= Beginning of Section =

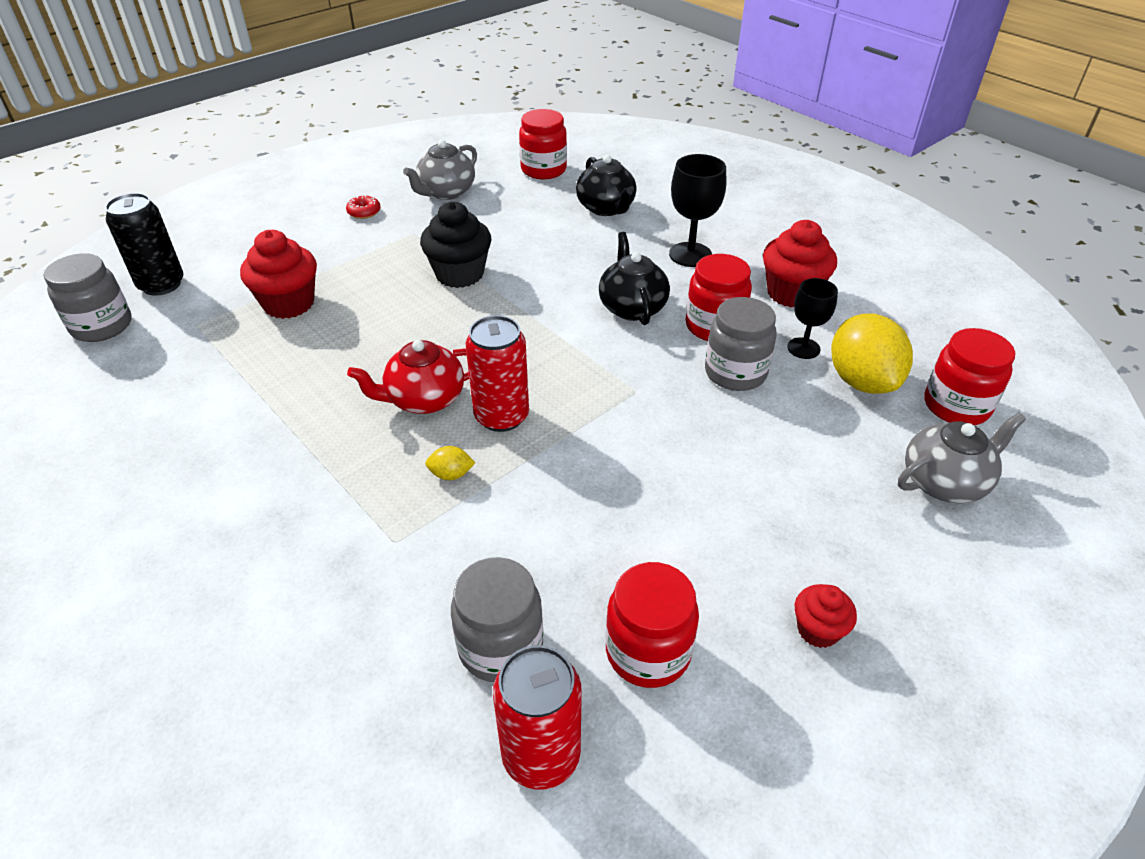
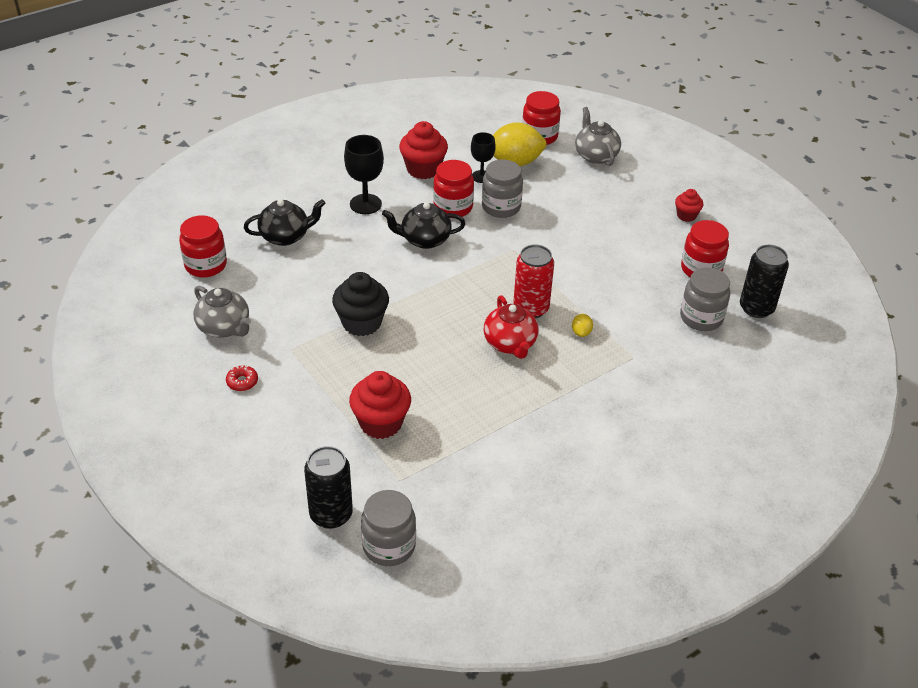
camera: 85 degrees left, 0 degrees up
red can [493,645,582,790] -> black can [740,245,789,318]

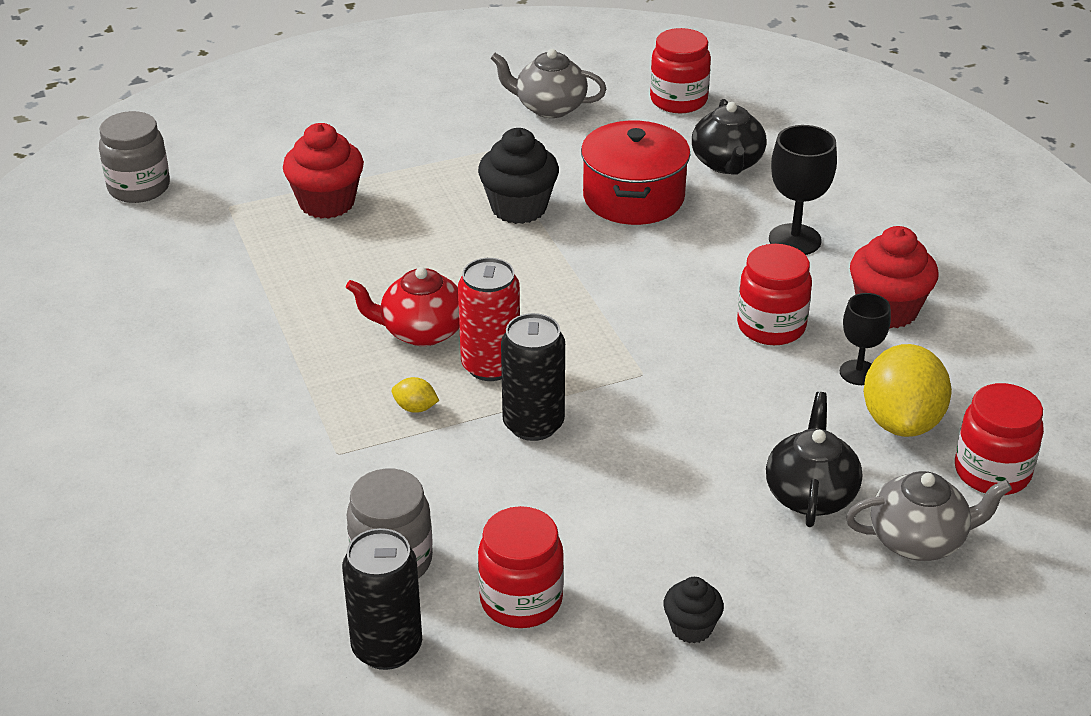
camera: 105 degrees right, 5 degrees down
grey teapot [193,286,251,338] -> grey teapot turned 45 degrees clockwise [490,49,606,118]
red donut [226,366,258,391] -> none
black can [304,446,353,529] -> black can moved to [501,313,565,441]
black teapot [382,202,465,249] -> black teapot moved to [766,392,862,527]
grey jar [482,159,523,218] -> none
red cupcake [675,189,703,222] -> black cupcake [663,577,724,644]
none -> red pot [581,121,690,225]

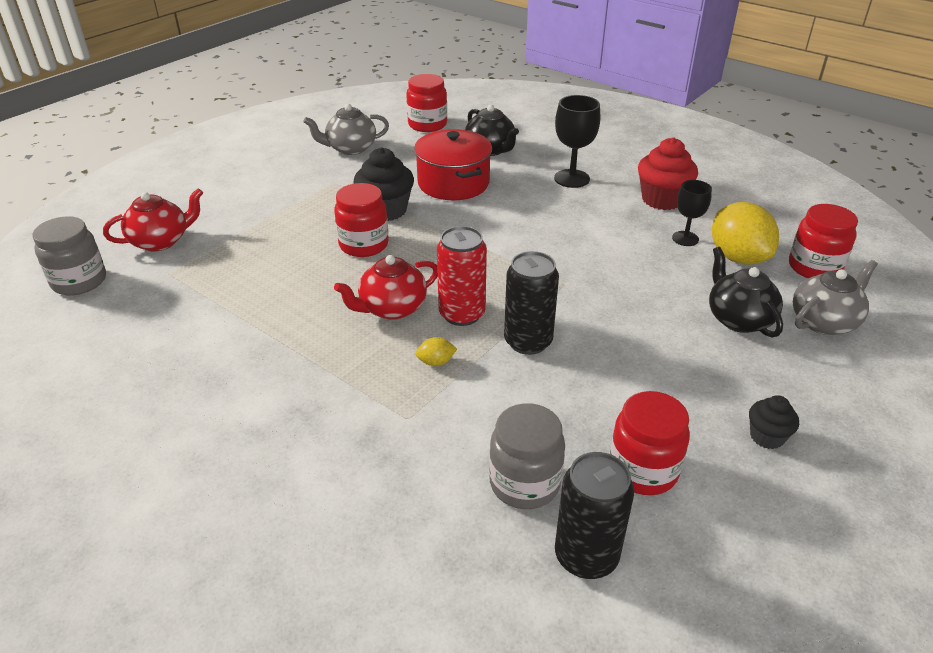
camera: 30 degrees left, 0 degrees up
red cupcake [283,123,364,219] -> none
red jar [737,244,812,345] -> red jar moved to [334,183,389,257]
none -> red teapot [103,188,203,251]

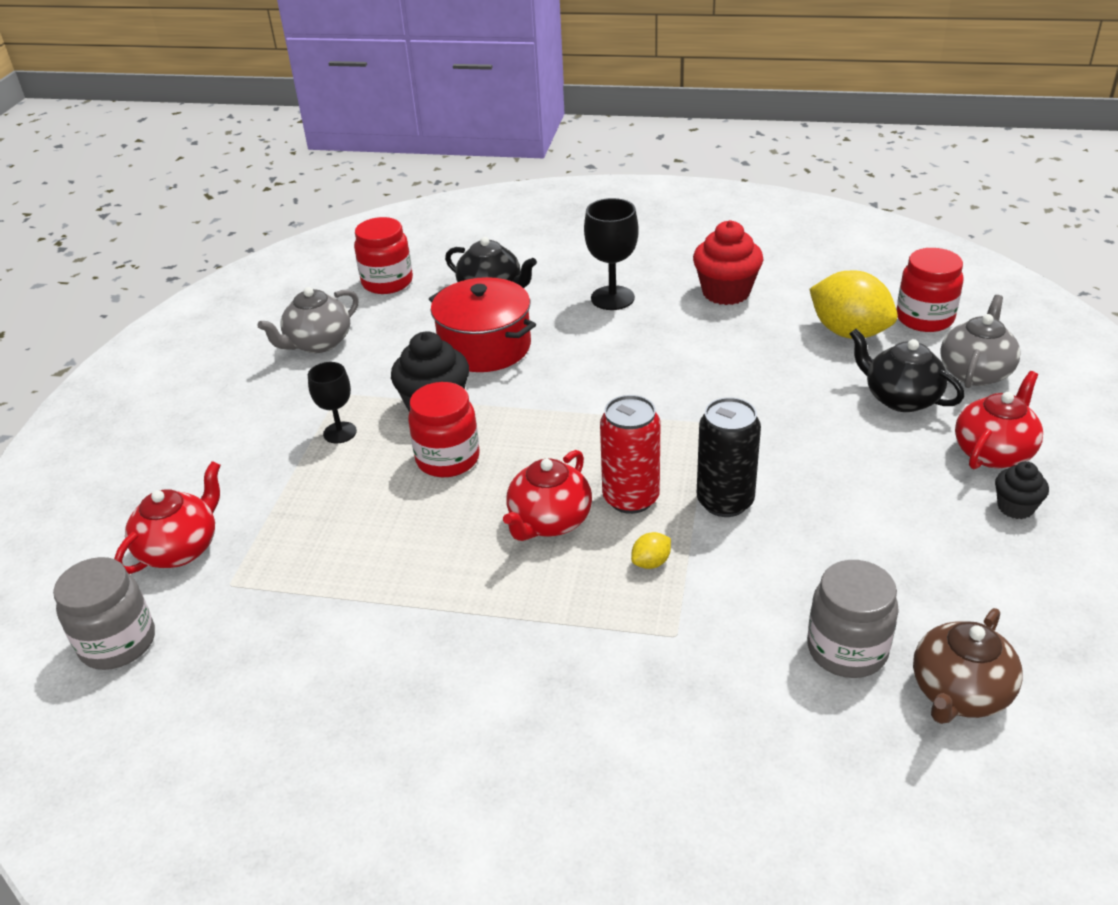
camera: 25 degrees left, 0 degrees up
black can [555,452,634,579] -> brown teapot [913,608,1023,724]
red jar [610,391,690,495] -> none
black goblet [672,180,712,246] -> black goblet moved to [308,362,357,443]
none -> red teapot [955,371,1043,469]

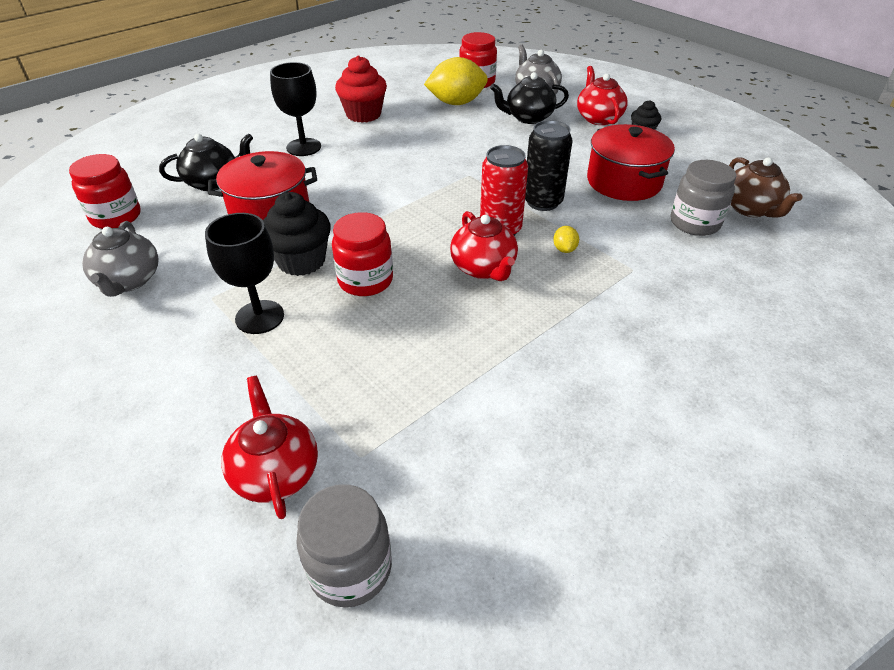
camera: 55 degrees left, 5 degrees up
black goblet [308,362,357,443] -> black goblet [205,213,284,334], size x1.52
none -> red pot [587,124,675,201]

= End of Section =

Word for word, reproduce all of the entries above and omit the pictures.

camera: 85 degrees left, 0 degrees up
red can [493,645,582,790] -> black can [740,245,789,318]

camera: 105 degrees right, 5 degrees down
grey teapot [193,286,251,338] -> grey teapot turned 45 degrees clockwise [490,49,606,118]
red donut [226,366,258,391] -> none
black can [304,446,353,529] -> black can moved to [501,313,565,441]
black teapot [382,202,465,249] -> black teapot moved to [766,392,862,527]
grey jar [482,159,523,218] -> none
red cupcake [675,189,703,222] -> black cupcake [663,577,724,644]
none -> red pot [581,121,690,225]

camera: 30 degrees left, 0 degrees up
red cupcake [283,123,364,219] -> none
red jar [737,244,812,345] -> red jar moved to [334,183,389,257]
none -> red teapot [103,188,203,251]

camera: 25 degrees left, 0 degrees up
black can [555,452,634,579] -> brown teapot [913,608,1023,724]
red jar [610,391,690,495] -> none
black goblet [672,180,712,246] -> black goblet moved to [308,362,357,443]
none -> red teapot [955,371,1043,469]

camera: 55 degrees left, 5 degrees up
black goblet [308,362,357,443] -> black goblet [205,213,284,334], size x1.52
none -> red pot [587,124,675,201]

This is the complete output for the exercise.